■ Task to carry out ■
Exactly reproduce the lines from the top of the entries below through the line containing "none -> white round brick C11:D12 level 1", with both ends included.

■ Record set ■

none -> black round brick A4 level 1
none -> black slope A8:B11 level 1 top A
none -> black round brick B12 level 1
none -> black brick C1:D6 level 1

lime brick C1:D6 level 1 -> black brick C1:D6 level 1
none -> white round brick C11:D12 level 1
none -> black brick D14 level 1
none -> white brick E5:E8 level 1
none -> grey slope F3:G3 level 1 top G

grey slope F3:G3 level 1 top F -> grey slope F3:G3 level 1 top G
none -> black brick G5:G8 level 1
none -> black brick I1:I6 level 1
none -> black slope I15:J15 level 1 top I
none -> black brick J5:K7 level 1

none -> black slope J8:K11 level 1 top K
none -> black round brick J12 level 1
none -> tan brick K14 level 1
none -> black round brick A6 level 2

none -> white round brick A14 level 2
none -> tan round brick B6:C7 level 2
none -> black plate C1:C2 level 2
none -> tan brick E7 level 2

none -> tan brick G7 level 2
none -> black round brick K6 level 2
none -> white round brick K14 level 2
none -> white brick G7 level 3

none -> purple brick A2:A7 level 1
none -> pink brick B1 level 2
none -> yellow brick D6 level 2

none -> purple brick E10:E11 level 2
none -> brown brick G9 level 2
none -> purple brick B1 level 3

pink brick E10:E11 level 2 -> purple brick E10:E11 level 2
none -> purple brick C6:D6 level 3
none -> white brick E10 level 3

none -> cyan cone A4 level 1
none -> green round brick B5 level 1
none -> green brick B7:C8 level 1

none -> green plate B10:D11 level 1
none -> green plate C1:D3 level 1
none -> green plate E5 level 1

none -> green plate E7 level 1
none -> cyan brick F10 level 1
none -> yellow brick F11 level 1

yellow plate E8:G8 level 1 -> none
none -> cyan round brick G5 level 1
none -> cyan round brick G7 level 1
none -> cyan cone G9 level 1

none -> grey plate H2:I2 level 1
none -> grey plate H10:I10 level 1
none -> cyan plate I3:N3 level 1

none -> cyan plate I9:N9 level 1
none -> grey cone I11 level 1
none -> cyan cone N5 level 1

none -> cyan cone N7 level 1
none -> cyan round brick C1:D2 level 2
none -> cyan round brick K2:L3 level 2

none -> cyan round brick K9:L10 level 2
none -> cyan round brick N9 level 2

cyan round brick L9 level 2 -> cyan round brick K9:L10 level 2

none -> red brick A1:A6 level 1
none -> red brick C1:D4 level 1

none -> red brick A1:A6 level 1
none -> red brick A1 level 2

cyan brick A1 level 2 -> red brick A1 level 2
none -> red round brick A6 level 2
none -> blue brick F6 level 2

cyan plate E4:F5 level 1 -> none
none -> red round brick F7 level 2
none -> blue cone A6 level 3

■ Task result ■
none -> black round brick A4 level 1
none -> black slope A8:B11 level 1 top A
none -> black round brick B12 level 1
none -> black brick C1:D6 level 1

lime brick C1:D6 level 1 -> black brick C1:D6 level 1
none -> white round brick C11:D12 level 1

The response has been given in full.